• [Exercise prompt]
The expected output is every line of the data exactly as shown, minus the images.
++++ Given records ++++
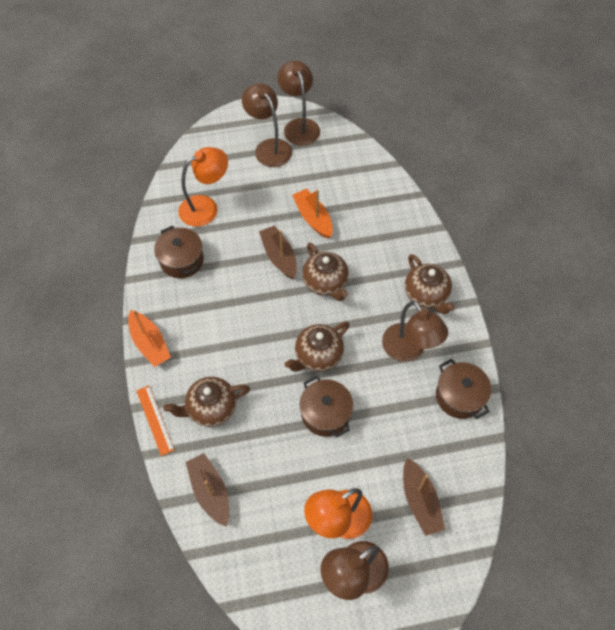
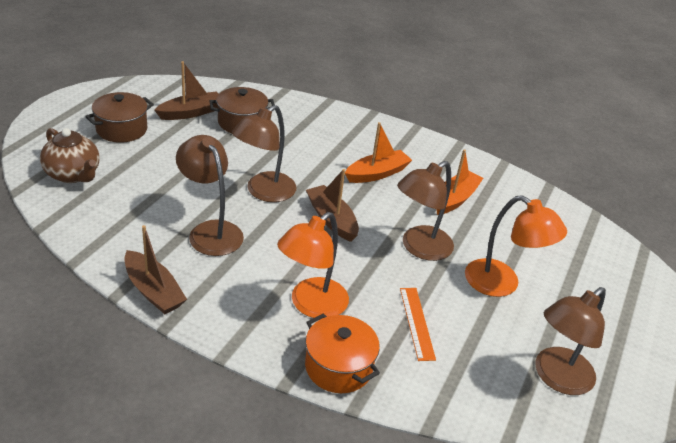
brown pot: 3 -> 2
brown teapot: 4 -> 1
orange pot: 0 -> 1

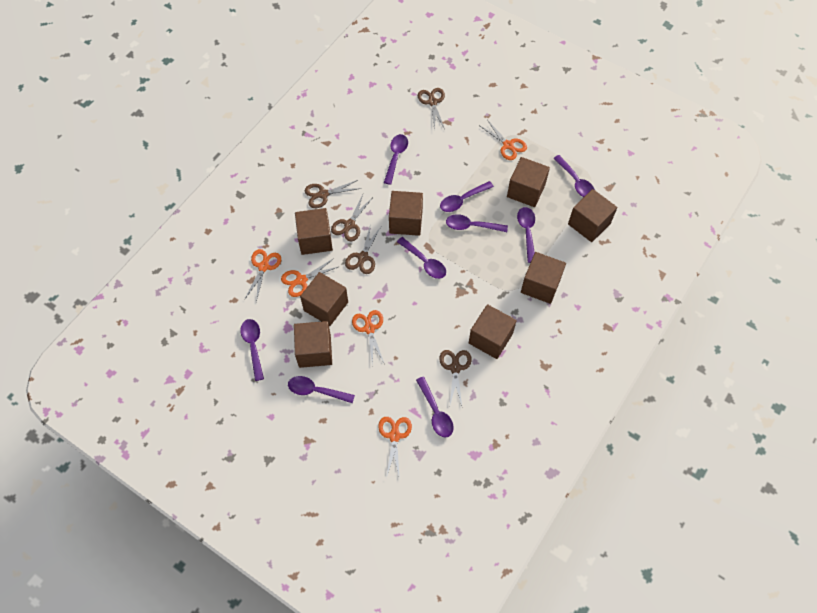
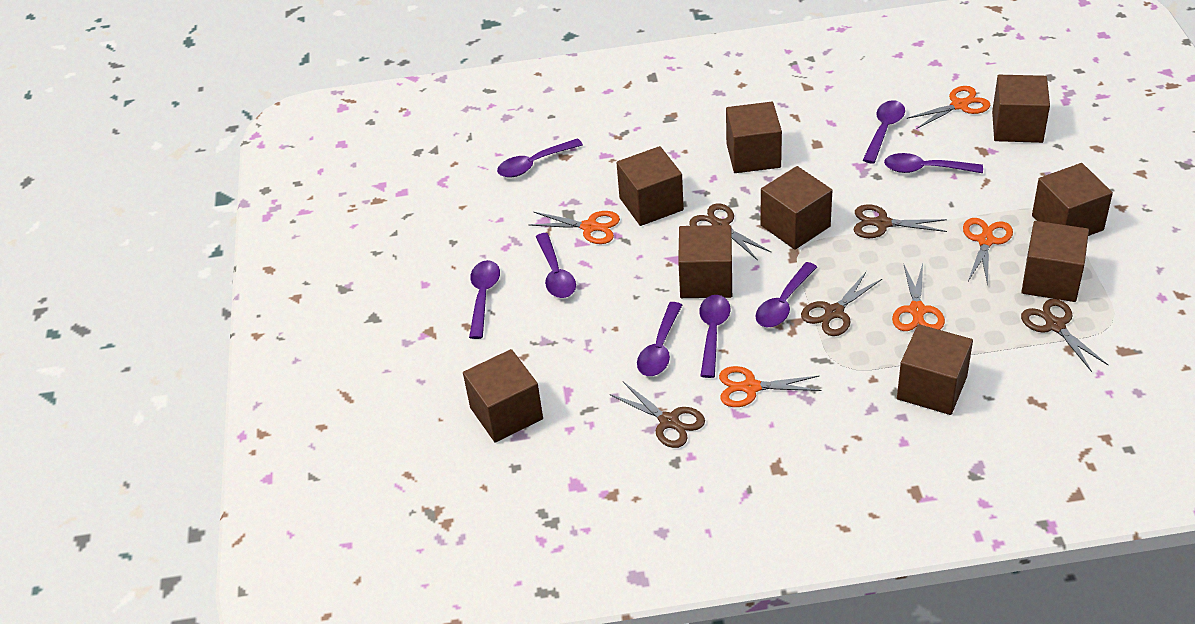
brown cube: 8 -> 9
purple spoon: 9 -> 8

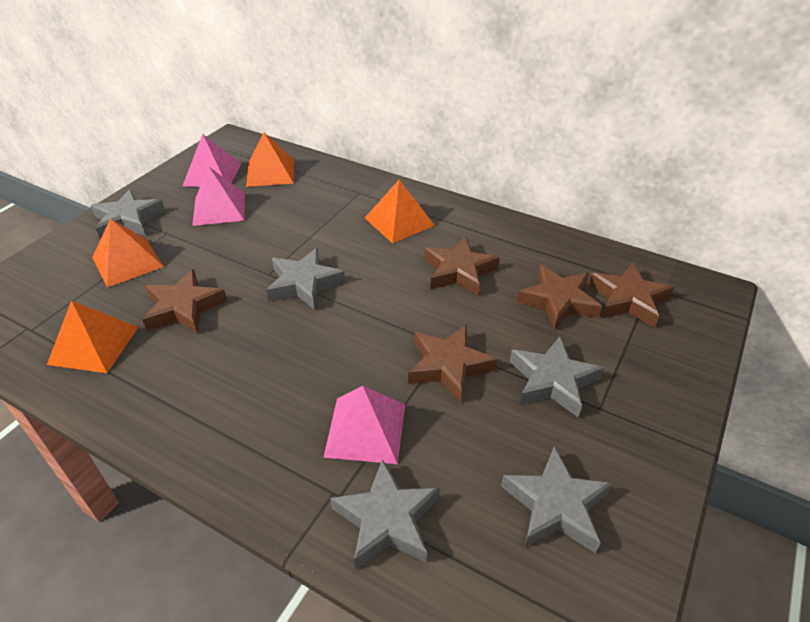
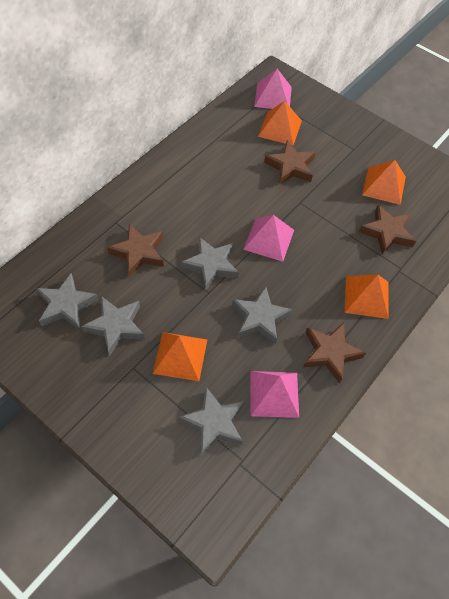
brown star: 5 -> 4

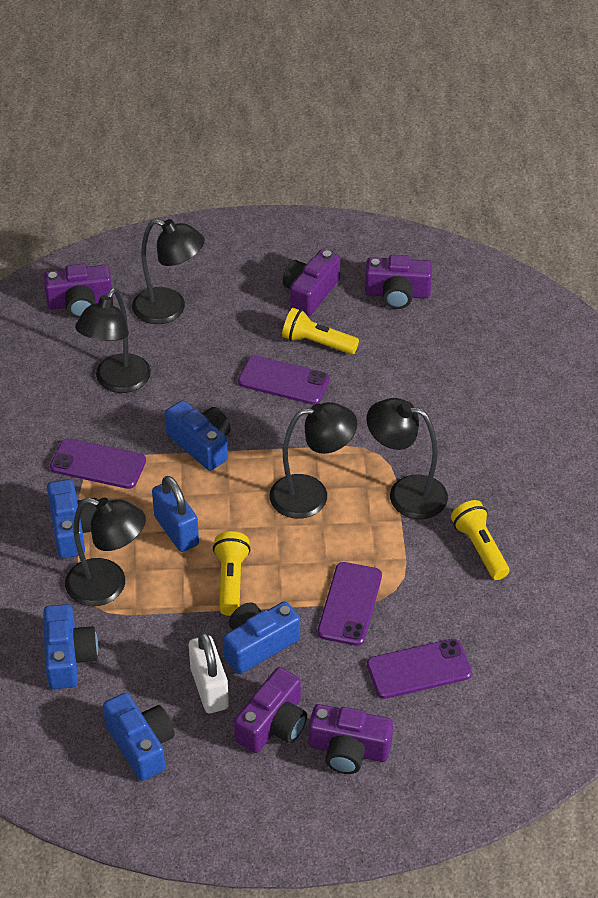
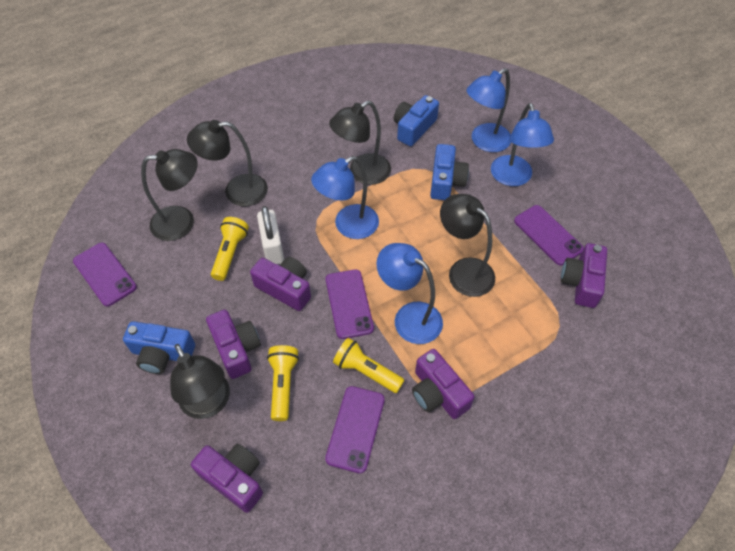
blue camera: 5 -> 3
blue lamp: 0 -> 4
blue padlock: 1 -> 0

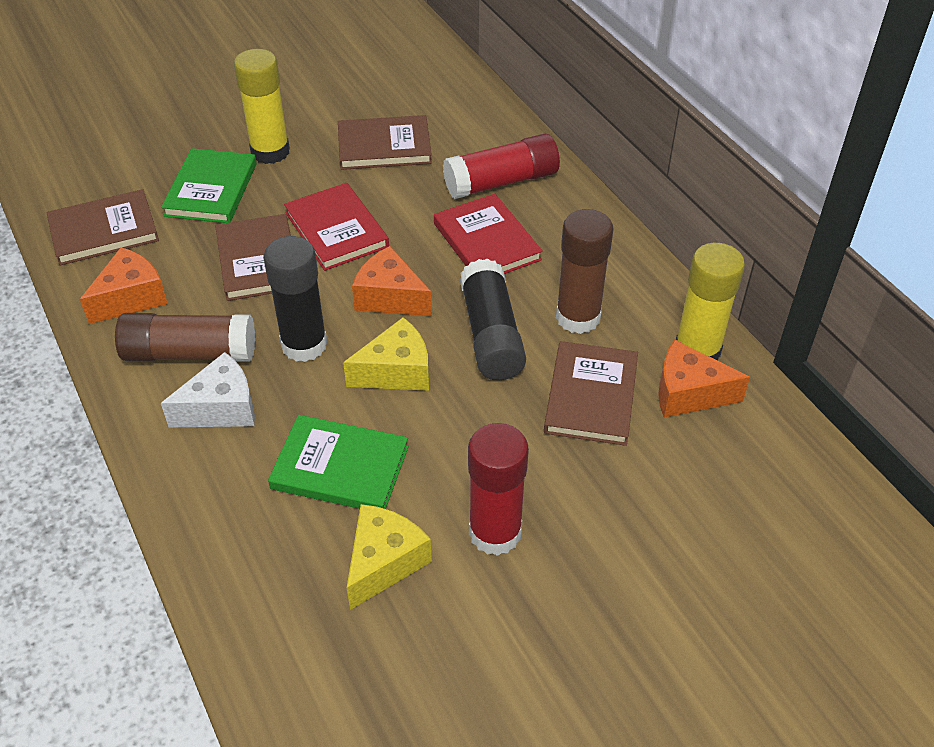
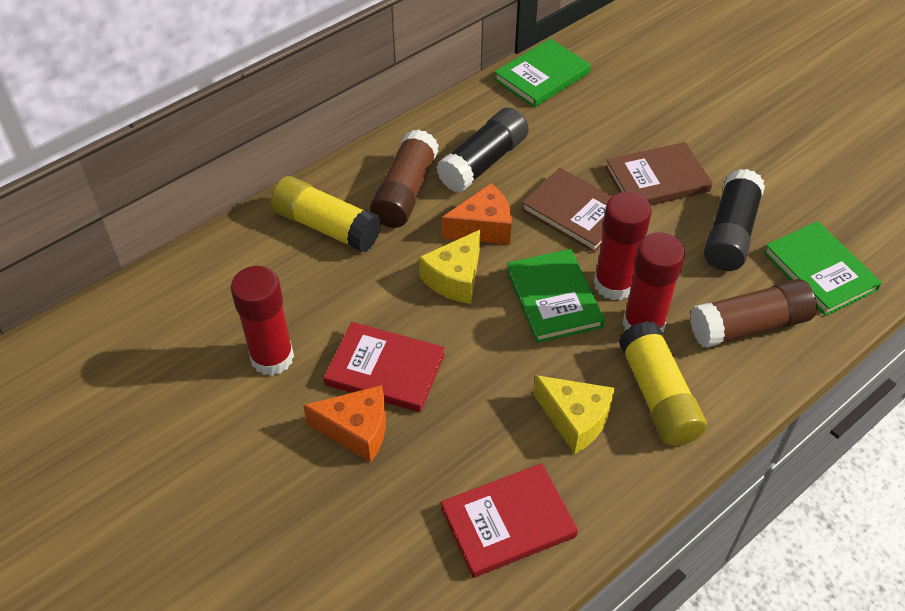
brown book: 4 -> 2
green book: 2 -> 3
orange cheese: 3 -> 2
red glue stick: 2 -> 3
white cheese: 1 -> 0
++++
• [Your response]
brown pot: 3 -> 2
brown teapot: 4 -> 1
orange pot: 0 -> 1

brown cube: 8 -> 9
purple spoon: 9 -> 8

brown star: 5 -> 4

blue camera: 5 -> 3
blue lamp: 0 -> 4
blue padlock: 1 -> 0

brown book: 4 -> 2
green book: 2 -> 3
orange cheese: 3 -> 2
red glue stick: 2 -> 3
white cheese: 1 -> 0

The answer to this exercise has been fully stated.